# Items
▬▬▬▬▬▬
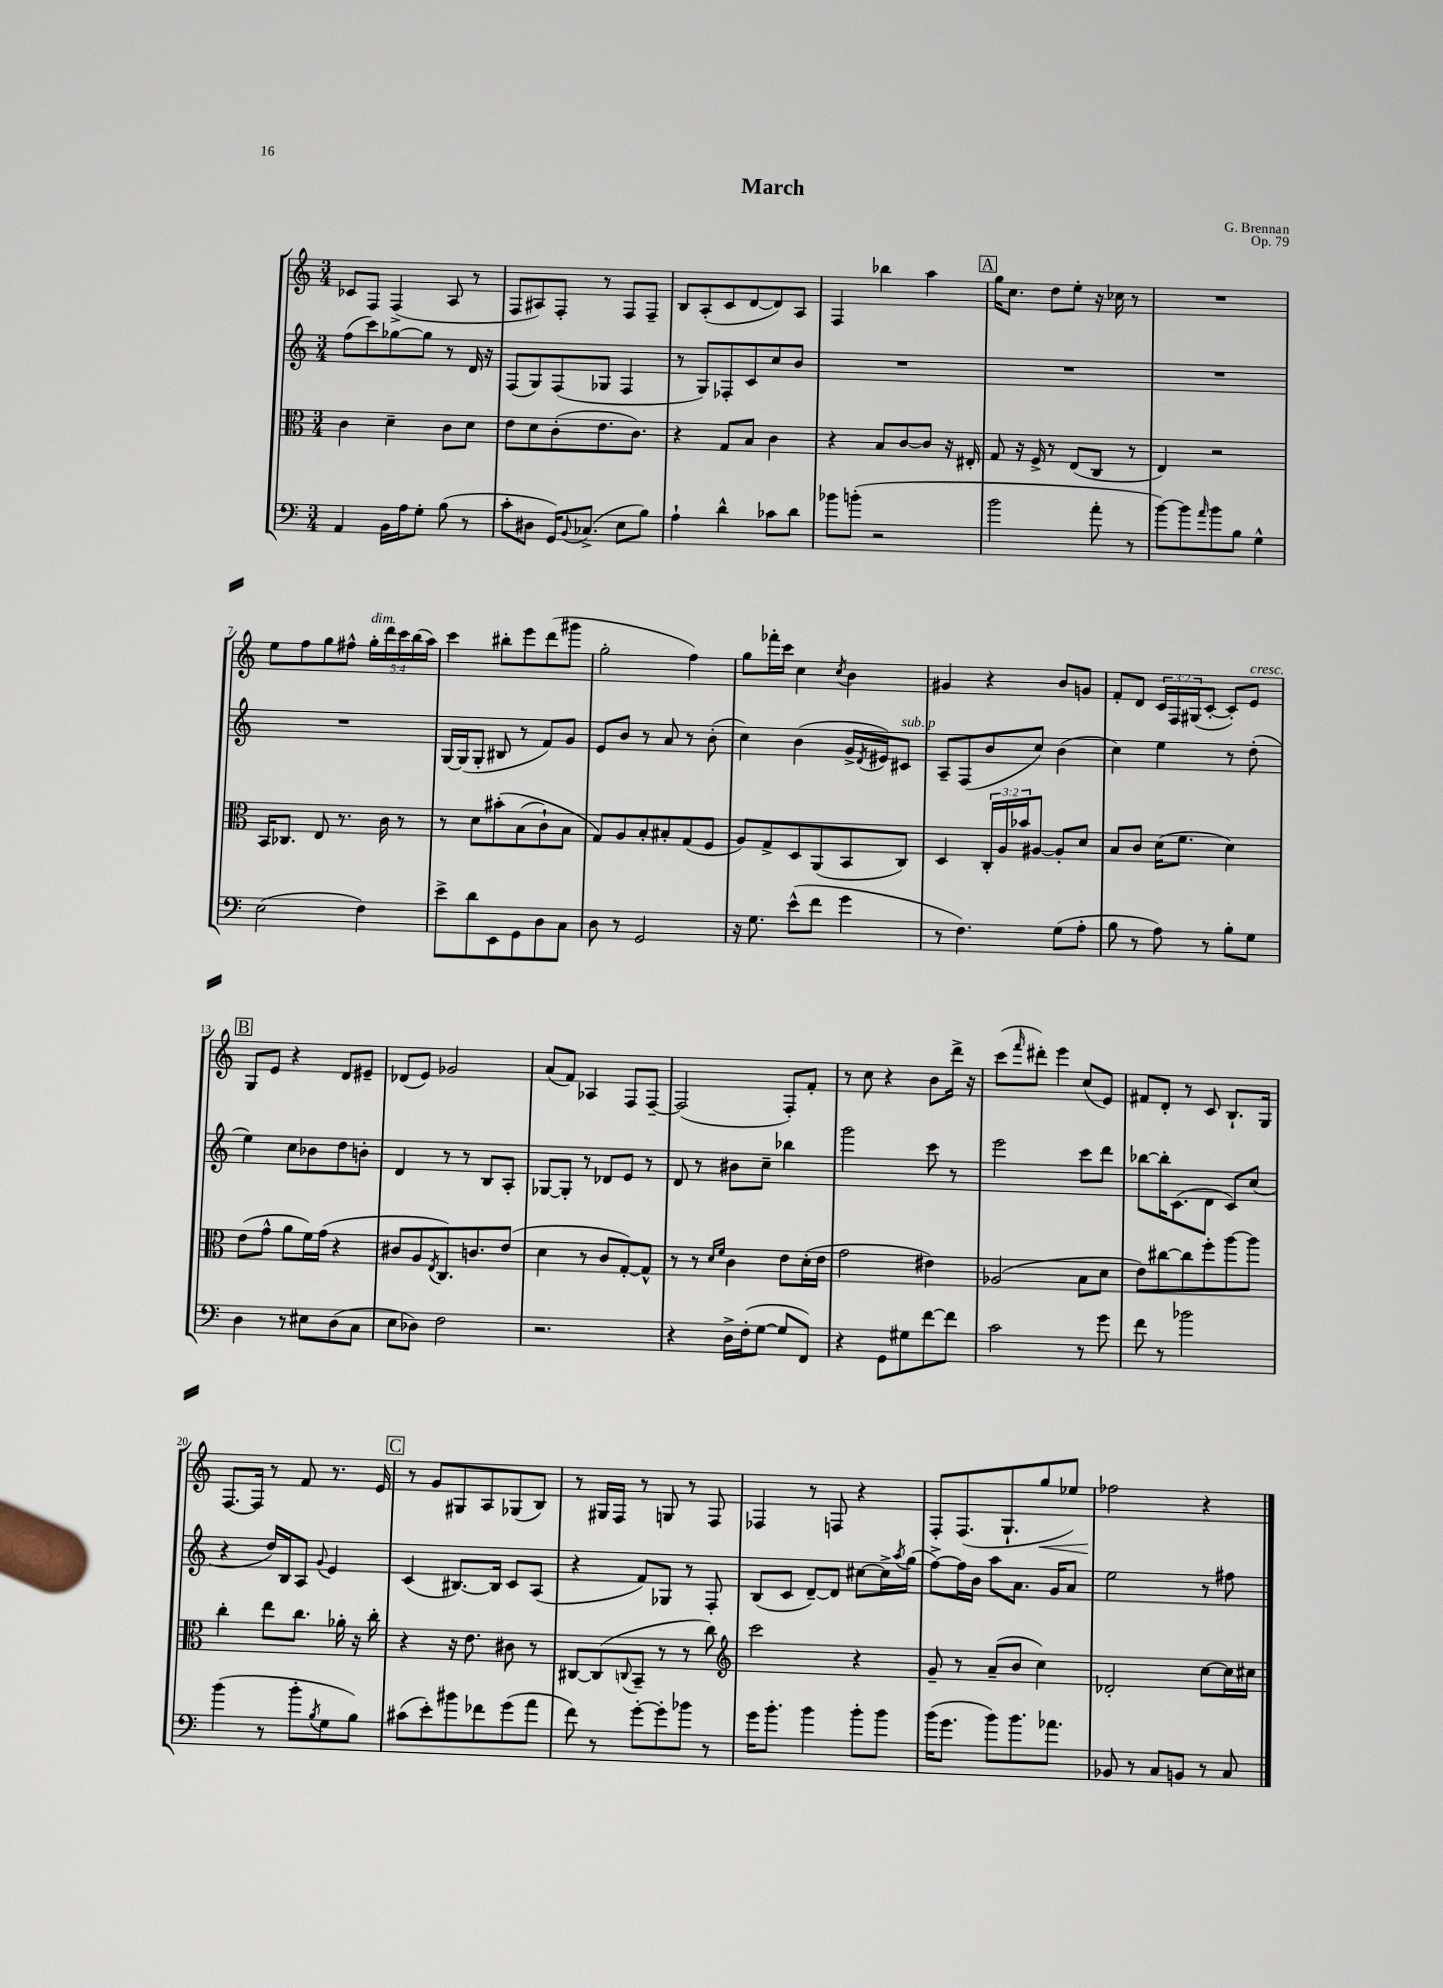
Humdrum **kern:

**kern	**kern	**kern	**kern	**dynam
*part4	*part3	*part2	*part1	*part1
*staff4	*staff3	*staff2	*staff1	*staff1
*clefF4	*clefC3	*clefG2	*clefG2	*
*k[]	*k[]	*k[]	*k[]	*
*M3/4	*M3/4	*M3/4	*M3/4	*
=1	=1	=1	=1	=1
4AA/	4c\	(8ff\L	8c-X/L	.
.	.	8ccc\)	8F/J	.
16BB\LL	4d~\	[8gg-X\	(4F^/	.
16A\J	.	.	.	.
8G'\J	.	8gg-\J]	.	.
(8B\	8c\L	8r	8A/	.
8r	8d\J	16d/	8r	.
.	.	16r	.	.
=2	=2	=2	=2	=2
8c'\L	8e\L	(8F/L	8F/L	.
8D#X\J	8d\	8G/)	8A#X/)	.
16GG/KL)	(8c'\	(8F/	8F'/J	.
8qqBB/	.	.	.	.
(8.C-X^/J	.	.	.	.
.	8.e\	8G-X/J	8r	.
8E\L	.	4F/	8F/L	.
.	8.c\J)	.	.	.
8B\J)	.	.	8F~/J	.
=3	=3	=3	=3	=3
4A`\	4r	8r	8B/L	.
.	.	8G/L)	(8A'/	.
4d^^\	8G/L	8F-X'/	8c/	.
.	8B/J	8c/	[8d/	.
8c-X\L	4c\	8cc/	8d/])	.
8d\J	.	8b/J	8A/J	.
=4	=4	=4	=4	=4
8b-X\L	4r	2.r	4F/	.
(8bn'\J	.	.	.	.
2r	8B/L	.	4bb-X\	.
.	[8c/	.	.	.
.	8c/J]	.	4aa\	.
.	16r	.	.	.
.	16E#X'/	.	.	.
!!LO:REH:place=s1:t=A
=5	=5	=5	=5	=5
2b\	8G/	2.r	16gg\KL	.
.	.	.	8.cc\J	.
.	16r	.	.	.
.	16F^/	.	.	.
.	8r	.	8dd\L	.
.	(8E/L	.	8ee'\J	.
8a'\	8C/J	.	16r	.
.	.	.	16cc-X\	.
8r	8r	.	8r	.
=6	=6	=6	=6	=6
[8b\L)	4E/)	2.r	2.r	.
8b\]	.	.	.	.
16qqa/	.	.	.	.
8b\	2r	.	.	.
8B\J	.	.	.	.
4G^^\	.	.	.	.
!!LO:LB:g=z
=7	=7	=7	=7	=7
(2E\	16BB/KL	2.r	8ee\L	.
.	8.C-X/J	.	.	.
.	.	.	8ff\	.
.	8E/	.	8gg\	.
.	8.r	.	8ff#X^^\J	.
!	!	!	!LO:TX:a:i:t=dim.	!
4F\)	.	.	20gg'\LL	.
.	.	.	20ddd\	.
.	16c\	.	.	.
.	.	.	20ccc\	.
.	8r	.	.	.
.	.	.	(20bb\	.
.	.	.	20aa\JJ)	.
=8	=8	=8	=8	=8
8e^\L	8r	[16G/LL	4ccc\	.
.	.	(16G/J]	.	.
8d\	8d\L	8G'/J	.	.
8EE\	(8b#X'\	8B#X/	8bb#X'\L	.
8GG\	(8B\	8r	8eee\	.
8D\	8c`\)	8f/L)	(8ddd\	.
8C\J	8B\J	8g/J	8ggg#X\J	.
=9	=9	=9	=9	=9
8D\	8G/L)	8e/L	2gg'\	.
8r	8A/	8b/J	.	.
2GG/	8B'/	8r	.	.
.	8B#X'/	8a/	.	.
.	(8G/	8r	4ff\)	.
.	8F/J	(8b'\	.	.
=10	=10	=10	=10	=10
16r	8A/L)	4cc\)	8gg\L	.
8.G\	.	.	.	.
.	8G^/	.	16fff-X'\L	.
.	.	.	16ccc\JJ	.
(8e^^\L	8D/	(4b\	4cc\	.
8f\J	(8AA/	.	.	.
.	.	.	8qcc/	.
4g\	8BB/	16g^/LL	4b\	.
.	.	8qd/	.	.
.	.	16e#X/J)	.	.
!	!	!LO:TX:a:i:t=sub. p	!	!
.	8C/J)	8c#X/J	.	.
=11	=11	=11	=11	=11
8r	4D/	8A~/L	4g#X/	.
4.F\)	.	(8F/	.	.
.	24C'/LL	8b/	4r	.
.	24A/	.	.	.
.	24b-X/J	.	.	.
.	[8A#X/J	8cc/J)	.	.
(8G\L	8A#'/L]	(4b\	8b/L	.
8A'\J	8d/J	.	8gn/J	.
=12	=12	=12	=12	=12
8B\	8B/L	4cc\)	8f'/L	.
8r	8c/J	.	8d/J	.
8A\)	(16d\KL	4ee\	24c/LL	.
.	.	.	24F/	.
.	8.f\J	.	.	.
.	.	.	(24G#X/J	.
8r	.	.	[8c'/J	.
8B'\L	4d\)	8r	8c'/L])	.
!	!	!	!LO:TX:a:i:t=cresc.	!
8G\J	.	(8dd'\	8e/J	.
!!LO:LB:g=z
!!LO:REH:place=s1:t=B
=13	=13	=13	=13	=13
4D\	(8e\L	4ee\)	8G/L	.
.	8g^^\J	.	8e/J	.
8r	8a\L	8cc\L	4r	.
8E#X\L	16f\L)	8b-X\	.	.
.	(16g\JJ	.	.	.
(8D\	4r	8dd\	8d/L	.
8C\J	.	8bn'\J	8e#X~/J	.
=14	=14	=14	=14	=14
8E\L	8c#X/L	4d/	(8d-X/L	.
8D-X\J)	8A/	.	8e/J)	.
.	8qE/	.	.	.
2F\	8.C/)	8r	2g-X/	.
.	.	8r	.	.
.	8.cn/	.	.	.
.	.	8B/L	.	.
.	(8e/J	8A'/J	.	.
=15	=15	=15	=15	=15
2.r	4d\	[8G-X/L	(8a/L	.
.	.	8G-'/J]	8f/J)	.
.	8r	8r	4A-X/	.
.	8c/L	8d-X/L	.	.
.	[8G'/)	8e/J	8F/L	.
.	8G^^/J]	8r	[8F~/J	.
=16	=16	=16	=16	=16
4r	8r	8d/	(2F/]	.
.	8r	8r	.	.
.	16qqd/LL	.	.	.
.	16qqf/JJ	.	.	.
16D^\LL	4c\	8b#X\L	.	.
(16F'\J	.	.	.	.
[8G\J	.	8cc~\J	.	.
8G/L]	8e\L	4bb-X\	8F'/L)	.
8FF/J)	(16d'\L	.	8f'/J	.
.	16e\JJ	.	.	.
=17	=17	=17	=17	=17
4r	2g\	2ggg\	8r	.
.	.	.	8cc\	.
8GG\L	.	.	4r	.
8G#X\	.	.	.	.
[8f\	4e#X\)	8ccc\	8b\L	.
8f\J]	.	8r	16ddd^\Jk	.
.	.	.	16r	.
=18	=18	=18	=18	=18
2c\	(2A-X/	2eee\	(8ccc\L	.
.	.	.	16qqfff/	.
.	.	.	8ddd#X'\J)	.
.	.	.	4eee\	.
8r	8B\L	8ccc\L	(8cc/L	.
8g\	8d\J	8ddd\J	8e/J)	.
=19	=19	=19	=19	=19
8f\	8e\L)	[8bb-X\L	8f#X/L	.
8r	[8cc#X\	16bb-'\K]	8d'/J	.
.	.	(8.c\	.	.
2b-X\	8cc#\]	.	8r	.
.	8ff'\	8d\J	8c/	.
.	[8aa\	8c/L)	8.B`/L	.
.	8aa\J]	(8cc/J	.	.
.	.	.	16G/Jk	.
!!LO:LB:g=z
=20	=20	=20	=20	=20
(4b\	4cc'\	4r	[8.F/L	.
.	.	.	16F/Jk]	.
8r	8ee\L	16dd/LL)	8r	.
.	.	16B/J	.	.
8b'\L	8.cc\J	8A/J	8f/	.
8qB/	.	8qqg/	.	.
8G\	.	4e/	8.r	.
.	16a-X'\	.	.	.
8B\J)	16r	.	.	.
.	16cc'\	.	16e/	.
!!LO:REH:place=s1:t=C
=21	=21	=21	=21	=21
(8c#X\L	4r	(4c/	8r	.
8e'\)	.	.	8g/L	.
8b#X\	16r	[8.B#X/L)	8G#X/	.
.	8.e\	.	.	.
8f-X\	.	.	8A/	.
.	.	16B#/Jk]	.	.
(8g\	8c#X\	8c/L	(8G-X/	.
8a\J	8r	(8A/J	8B/J)	.
=22	=22	=22	=22	=22
8f\)	[8C#X/L	4r	8r	.
8r	(8C#/]	.	16G#X/LL	.
.	.	.	16F/JJ	.
.	8qqCn/	.	.	.
[8g'\L	8BB~/J	8f/L)	8r	.
8g'\]	8r	8G-X/J	8Gn/	.
8b-X\J	8r	8r	8r	.
8r	8cc\)	8F'/	8F/	.
=23	=23	=23	=23	=23
*	*clefG2	*	*	*
16g\KL	2ccc\	(8B/L	4F-X/	.
8.b'\J	.	.	.	.
.	.	8c/J	.	.
4b\	.	[8d~/L)	8r	.
.	.	8d/J]	8Fn/	.
8b'\L	4r	[8cc#X\L	4r	.
8b\J	.	16cc#^\L]	.	.
.	.	8qaa/	.	.
.	.	(16gg\JJ	.	.
=24	=24	=24	=24	=24
(16b\KL	8g~/	[8ff^\L)	8F'/L	.
8.g\J	.	.	.	.
.	8r	16ff\L]	(8.F/	.
.	.	16b\JJ	.	.
8b\L)	(8a~/L	8aa\L	.	.
.	.	.	8.G`/	.
8.b\	8b/J	8.a\J	.	.
!	!	!	!	!LO:HP:b
.	4cc\)	.	8gg/	<
8.a-X\J	.	16g/KL	.	.
.	.	8a/J	8ee-X/J)	.
=25	=25	=25	=25	=25
8BB-X/	2d-X'/	2ee\	2ff-X\	.
8r	.	.	.	.
8C/L	.	.	.	.
8BBn/J	.	.	.	.
8r	[8cc\L	8r	4r	[
8C/	16cc\L]	8ff#X\	.	.
.	16cc#X\JJ	.	.	.
==	==	==	==	==
*-	*-	*-	*-	*-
▬▬▬▬▬▬
# Set task
Gather every line of the listing that contains the string "place" and copy each one in full. The match is case-sensitive.

# Expected output
!!LO:REH:place=s1:t=A
!!LO:REH:place=s1:t=B
!!LO:REH:place=s1:t=C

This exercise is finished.